**Data records**.
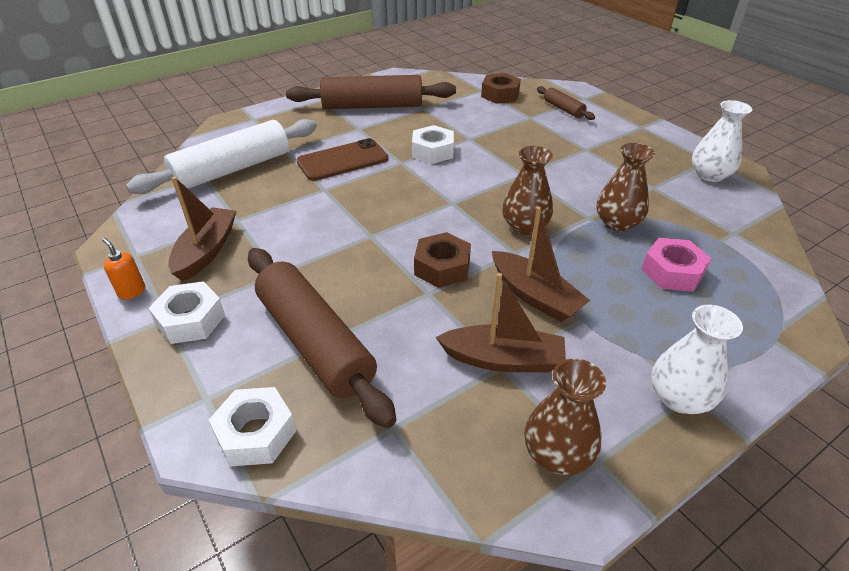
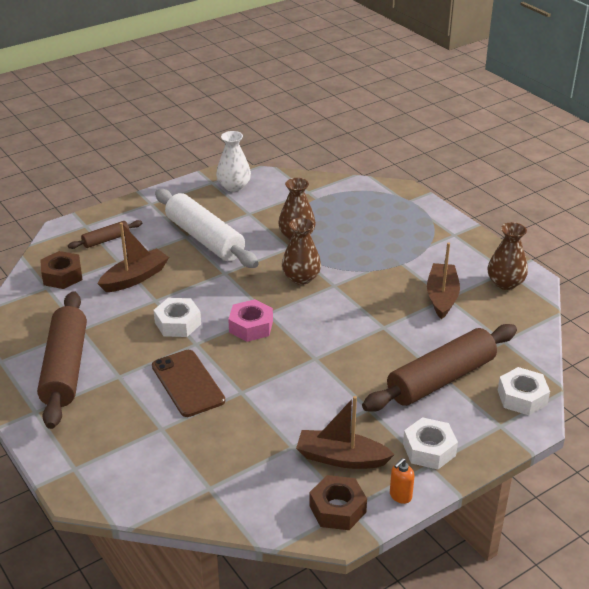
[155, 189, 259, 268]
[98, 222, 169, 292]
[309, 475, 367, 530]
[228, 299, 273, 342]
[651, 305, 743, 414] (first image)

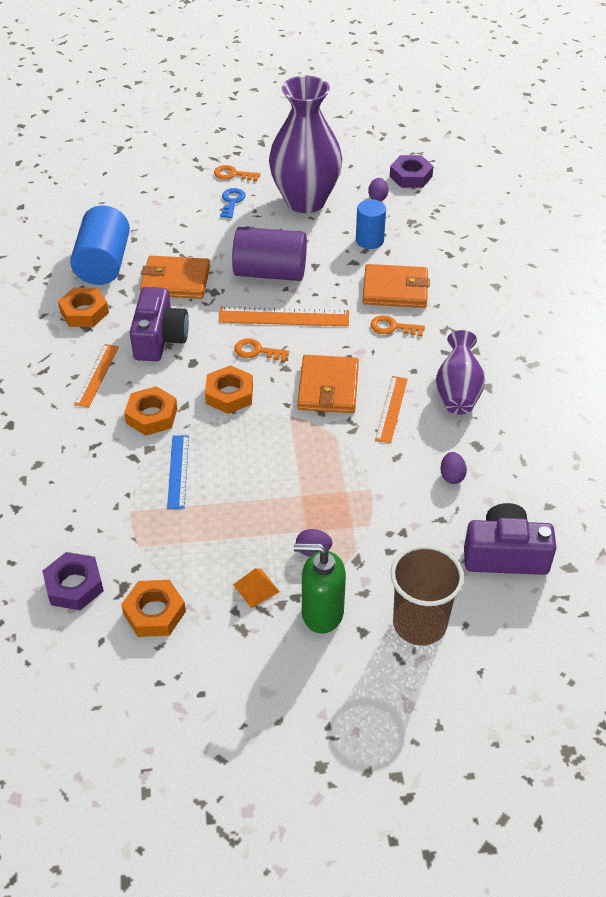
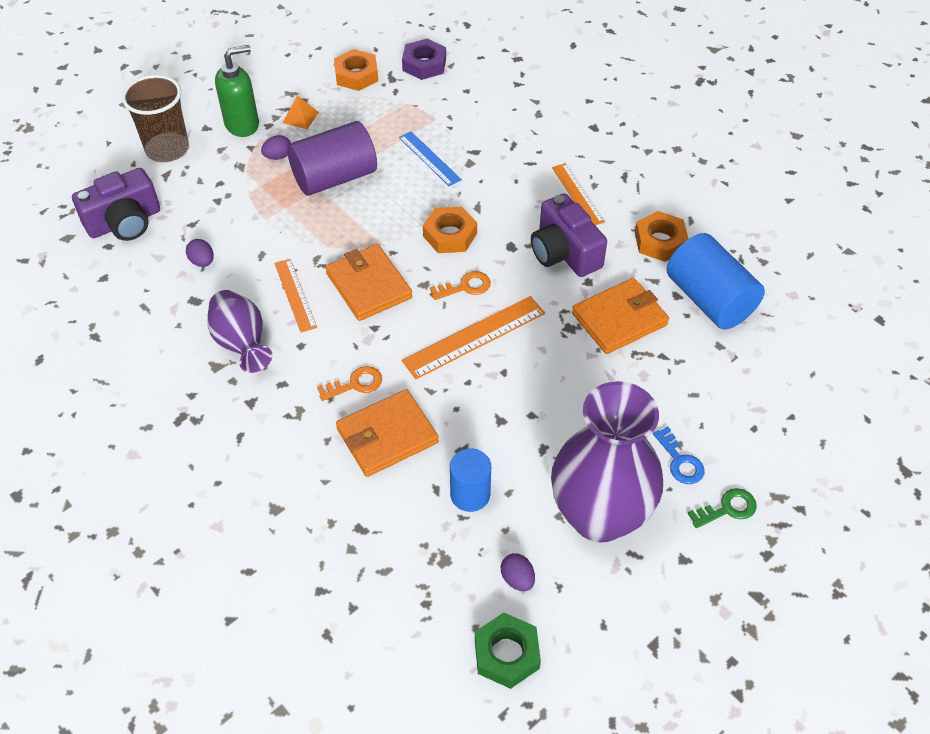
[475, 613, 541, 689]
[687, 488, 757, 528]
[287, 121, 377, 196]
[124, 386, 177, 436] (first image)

**TASK OBJECTIVE**.
Go through the records line by line, and copy each line that holds the string "image".

**RESULT OF THIS TASK**.
[651, 305, 743, 414] (first image)
[124, 386, 177, 436] (first image)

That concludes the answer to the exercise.